__THE PROBLEM__. Repeat the listing word for word. Leave every picture out.

◇ ◇ ◇ ◇ ◇ ◇ ◇

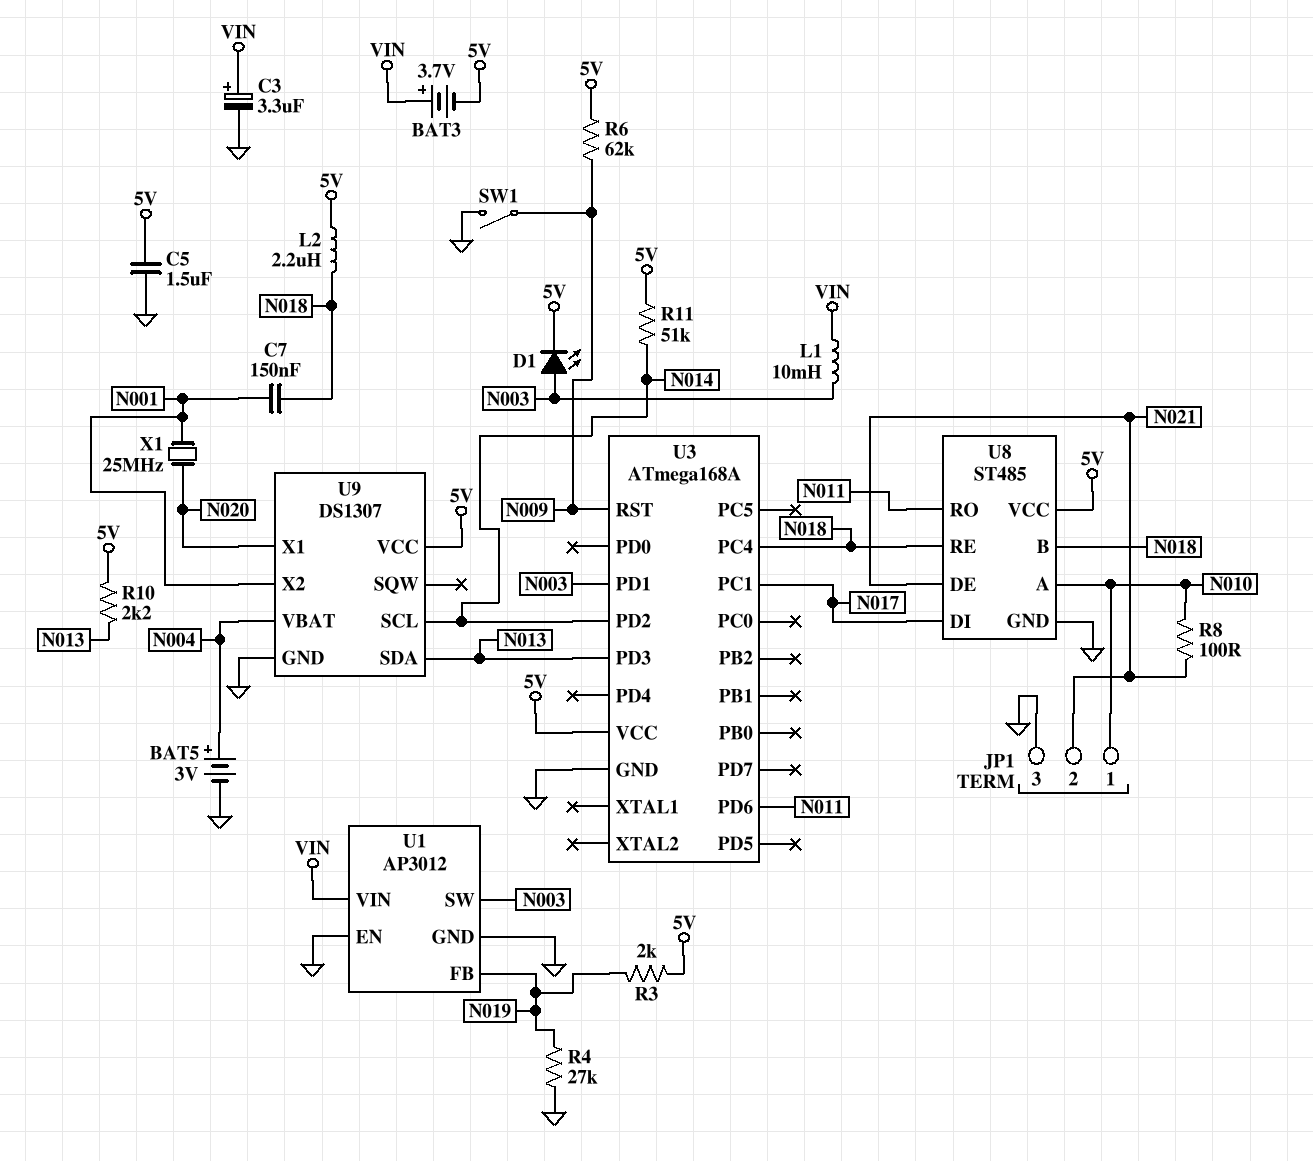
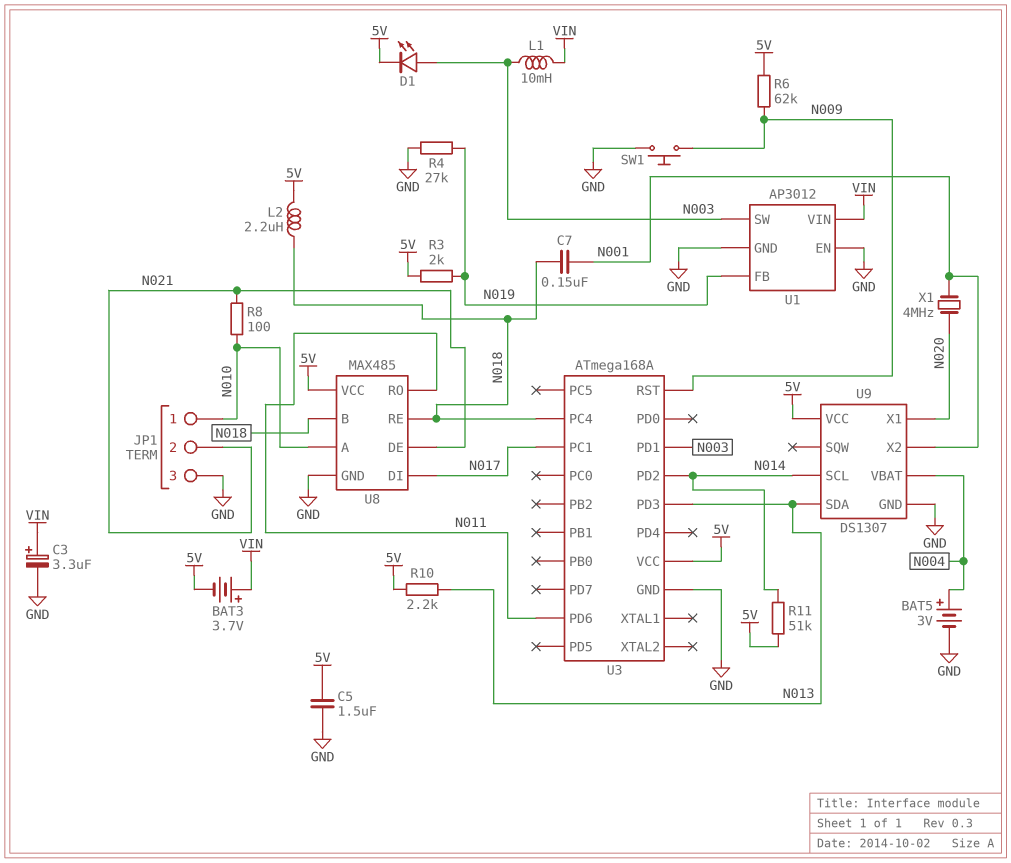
SW1: switch (GND, N009) -> button (GND, N009)
U8: ST485 -> MAX485
X1: 25MHz (N001, N020) -> 4MHz (N001, N020)

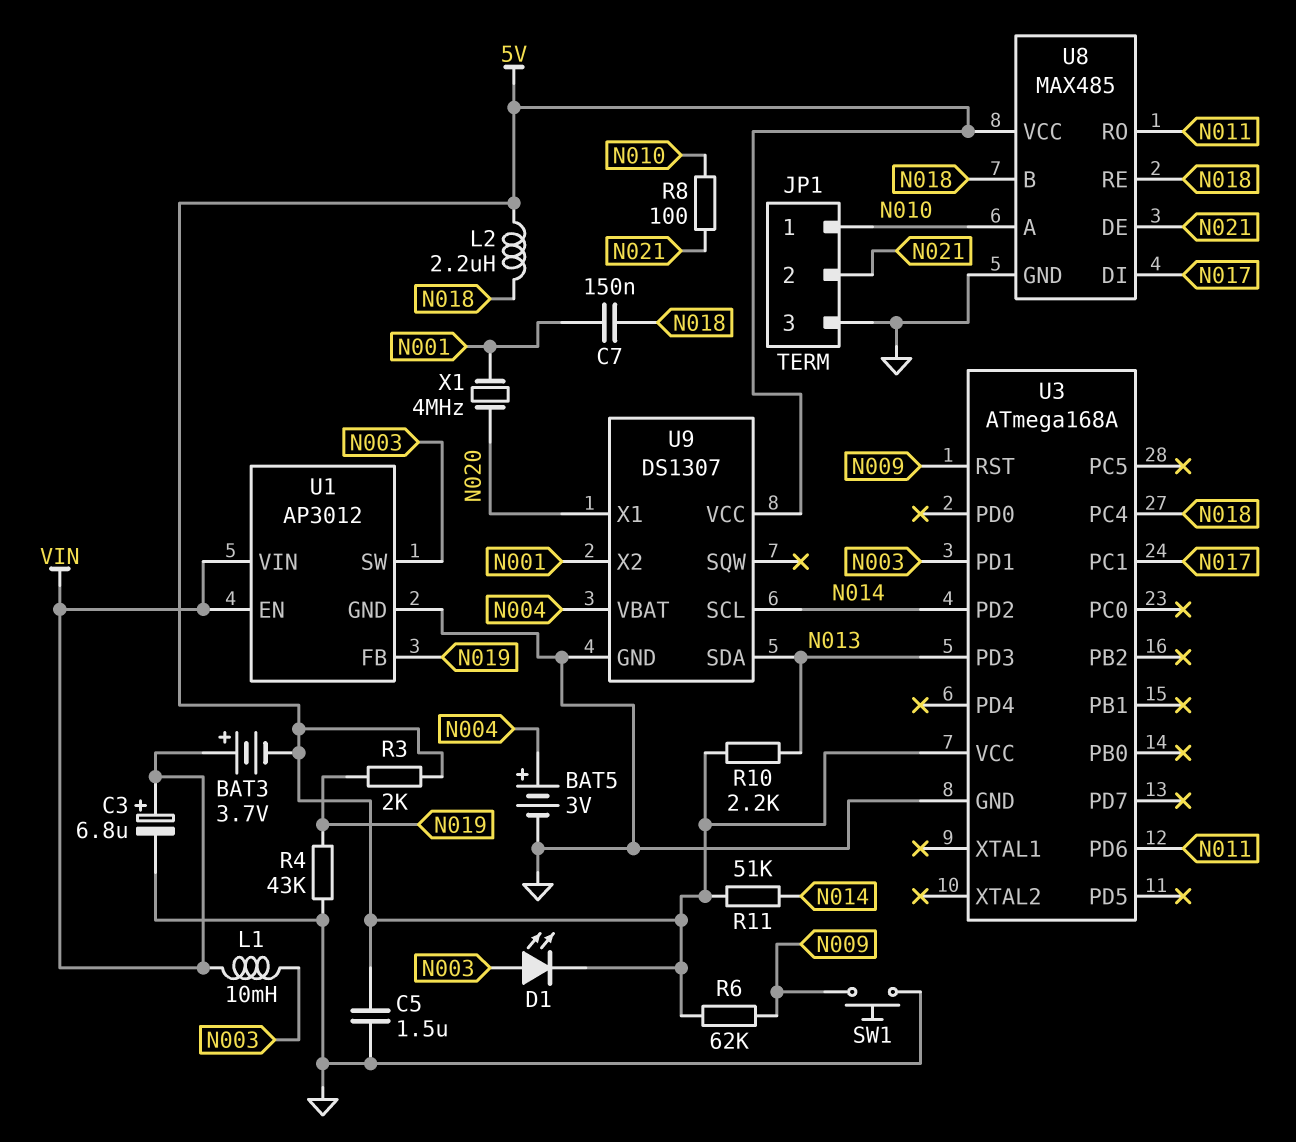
C3: 3.3uF (plus VIN, minus GND) -> 6.8uF (plus VIN, minus GND)
R4: 27k (GND, N019) -> 43k (GND, N019)
U1 pin EN: GND -> VIN

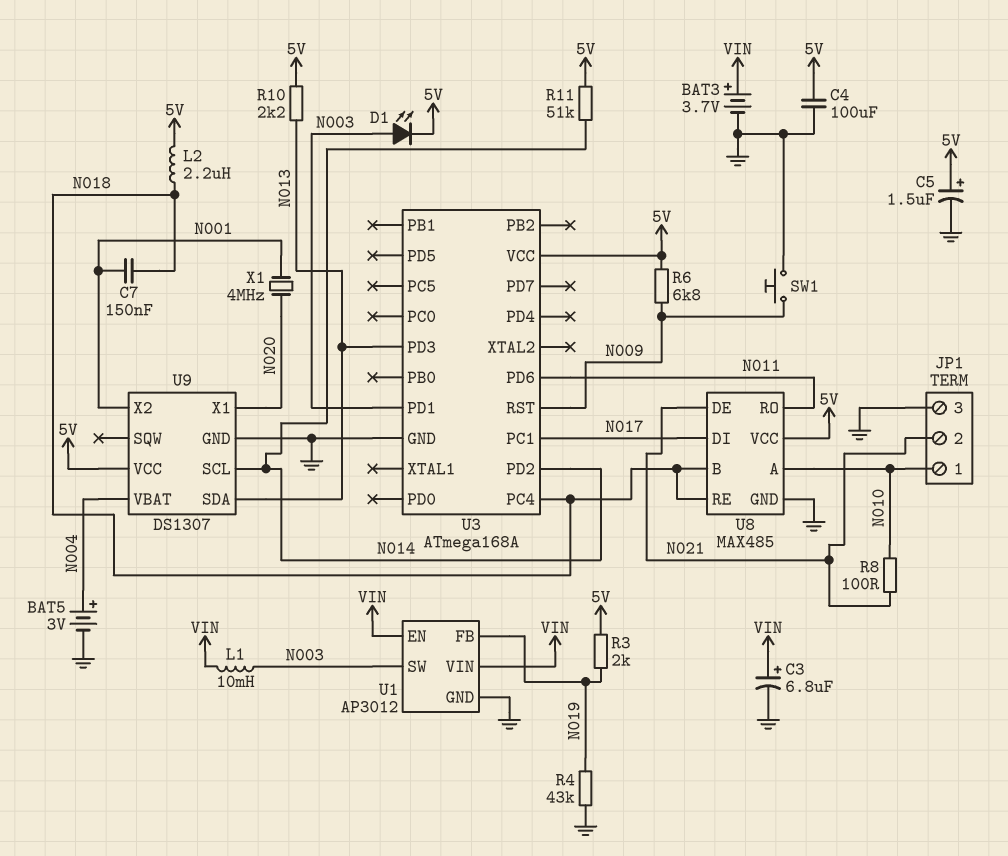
BAT3: 3.7V (plus VIN, minus 5V) -> 3.7V (plus VIN, minus GND)
C4: none -> 100uF (5V, GND)
C5: 1.5uF (5V, GND) -> 1.5uF (plus 5V, minus GND)
R6: 62k (5V, N009) -> 6.8k (5V, N009)

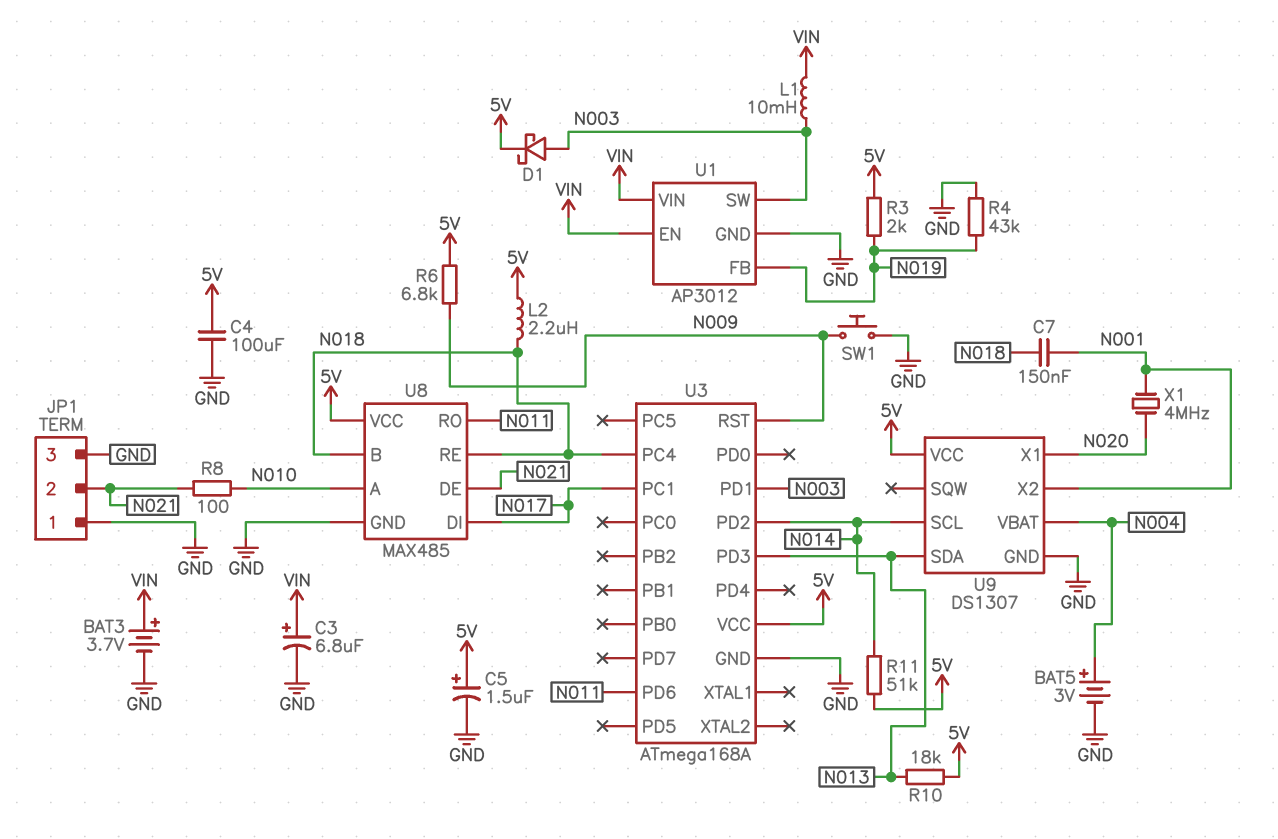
D1: LED (A N003, K 5V) -> schottky (A N003, K 5V)
JP1 pin 1: N010 -> GND
R10: 2.2k (5V, N013) -> 18k (5V, N013)

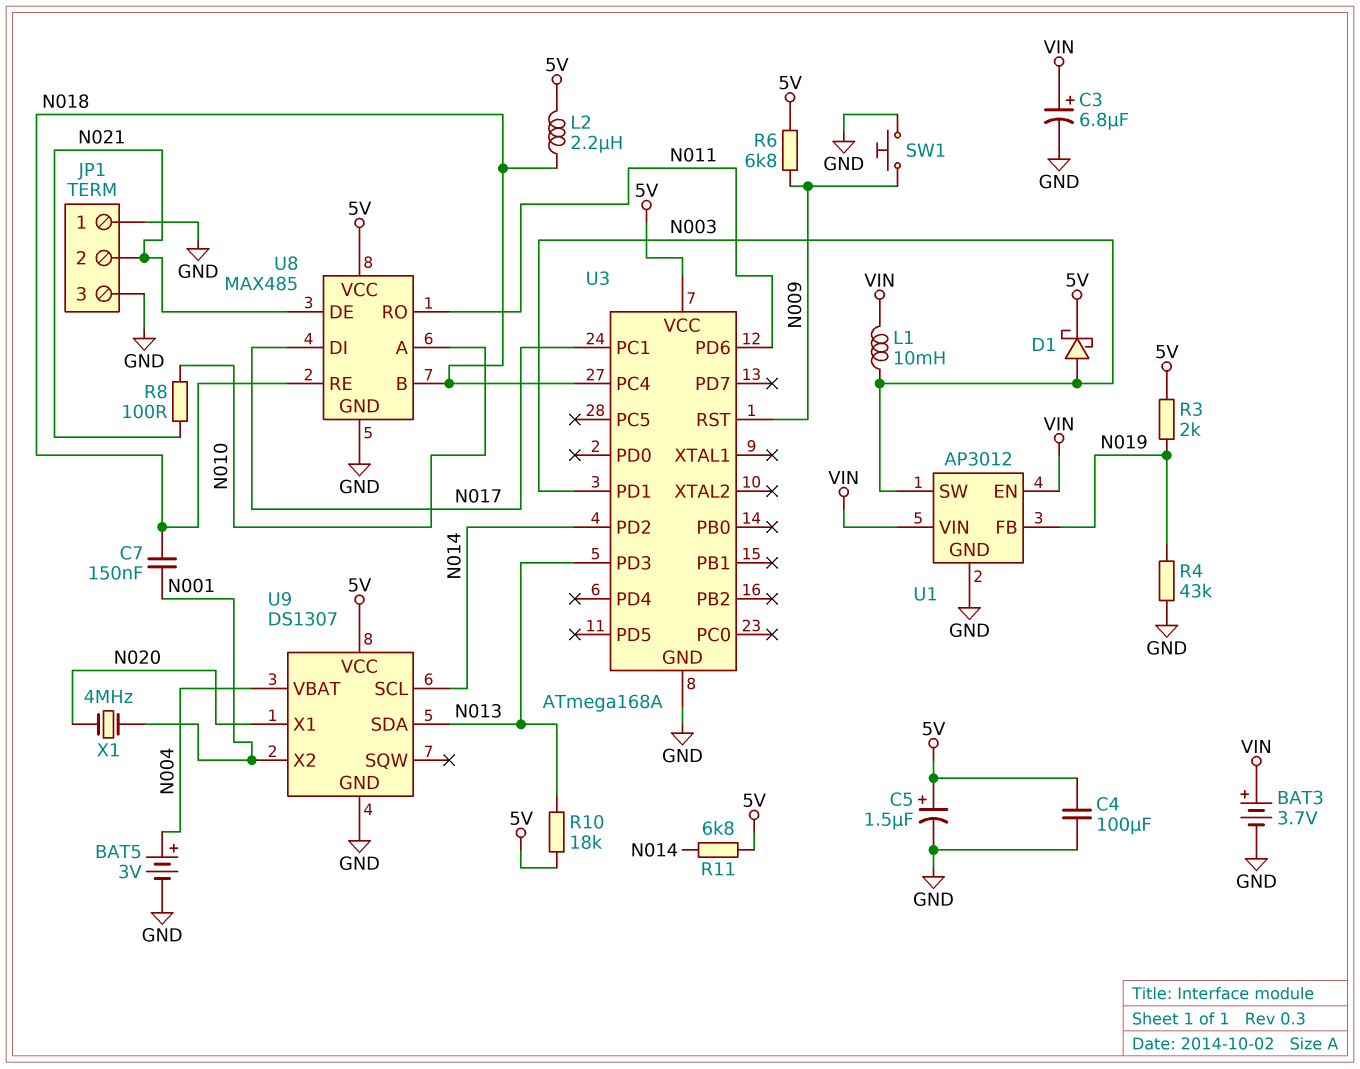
R11: 51k (5V, N014) -> 6.8k (5V, N014)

◇ ◇ ◇ ◇ ◇ ◇ ◇

__REPLY__.
SW1: switch (GND, N009) -> button (GND, N009)
U8: ST485 -> MAX485
X1: 25MHz (N001, N020) -> 4MHz (N001, N020)

C3: 3.3uF (plus VIN, minus GND) -> 6.8uF (plus VIN, minus GND)
R4: 27k (GND, N019) -> 43k (GND, N019)
U1 pin EN: GND -> VIN

BAT3: 3.7V (plus VIN, minus 5V) -> 3.7V (plus VIN, minus GND)
C4: none -> 100uF (5V, GND)
C5: 1.5uF (5V, GND) -> 1.5uF (plus 5V, minus GND)
R6: 62k (5V, N009) -> 6.8k (5V, N009)

D1: LED (A N003, K 5V) -> schottky (A N003, K 5V)
JP1 pin 1: N010 -> GND
R10: 2.2k (5V, N013) -> 18k (5V, N013)

R11: 51k (5V, N014) -> 6.8k (5V, N014)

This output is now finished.